Object tracking records

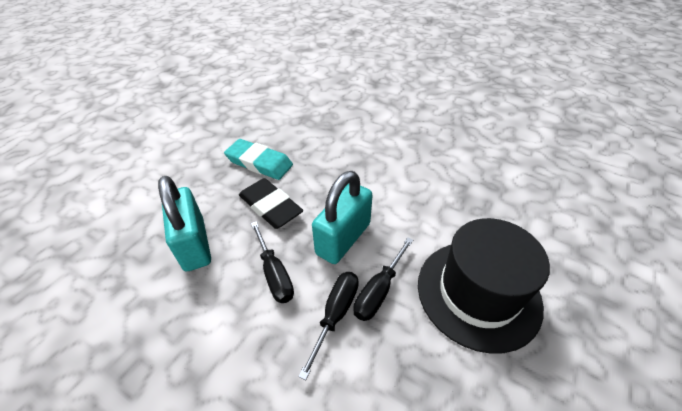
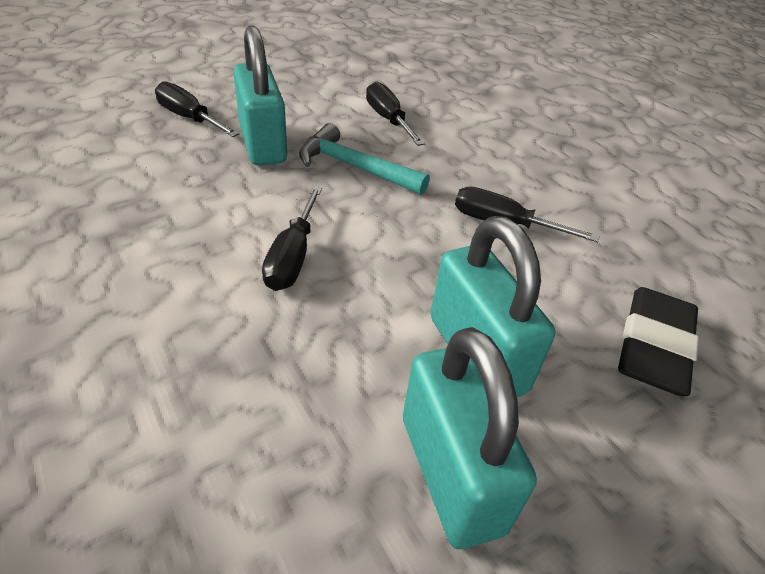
black hat: 1 -> 0
black screwdriver: 3 -> 4
turquoise eraser: 1 -> 0
turquoise hammer: 0 -> 1
turquoise padlock: 2 -> 3

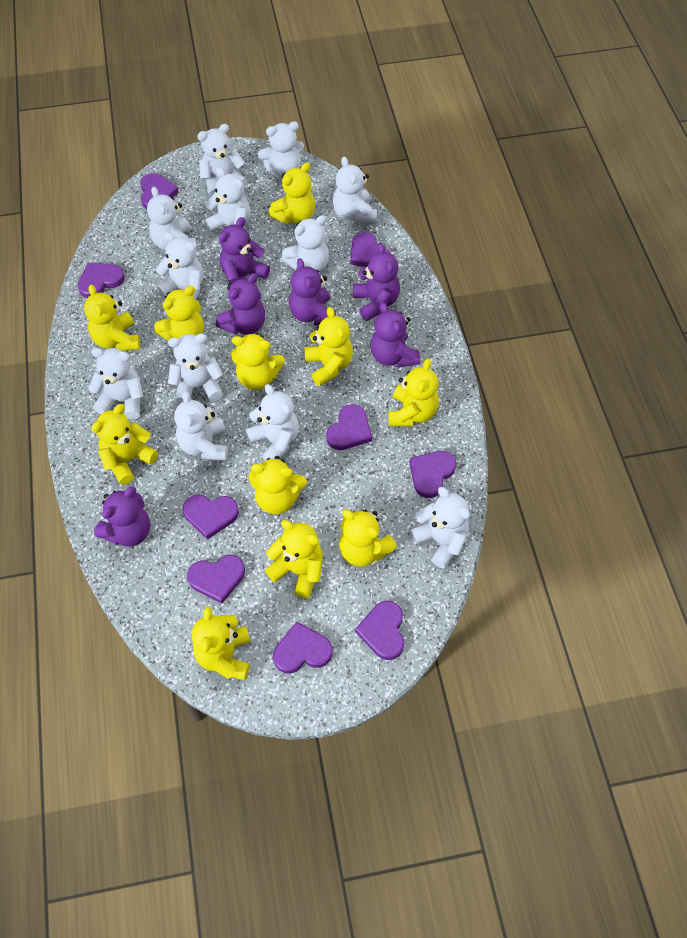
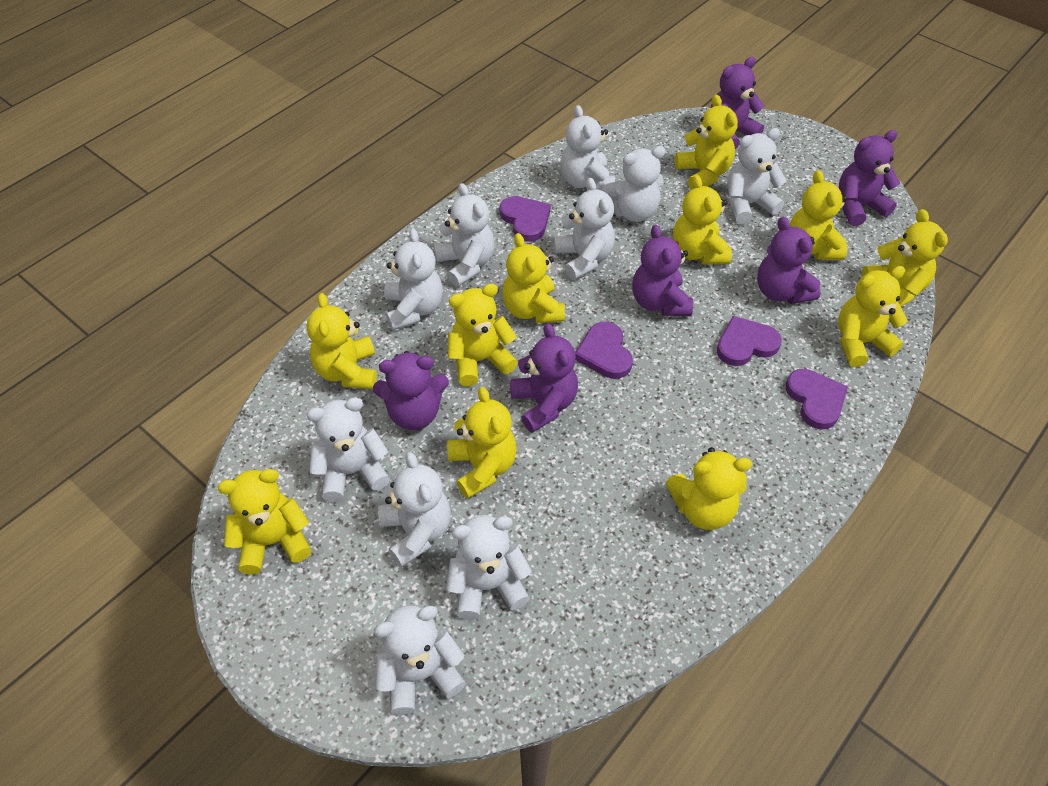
purple heart: 9 -> 4
white teddy bear: 12 -> 10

• _Task description_:
Omit the pictures; set down each record exactly.

• _Answer for the task_:
black hat: 1 -> 0
black screwdriver: 3 -> 4
turquoise eraser: 1 -> 0
turquoise hammer: 0 -> 1
turquoise padlock: 2 -> 3

purple heart: 9 -> 4
white teddy bear: 12 -> 10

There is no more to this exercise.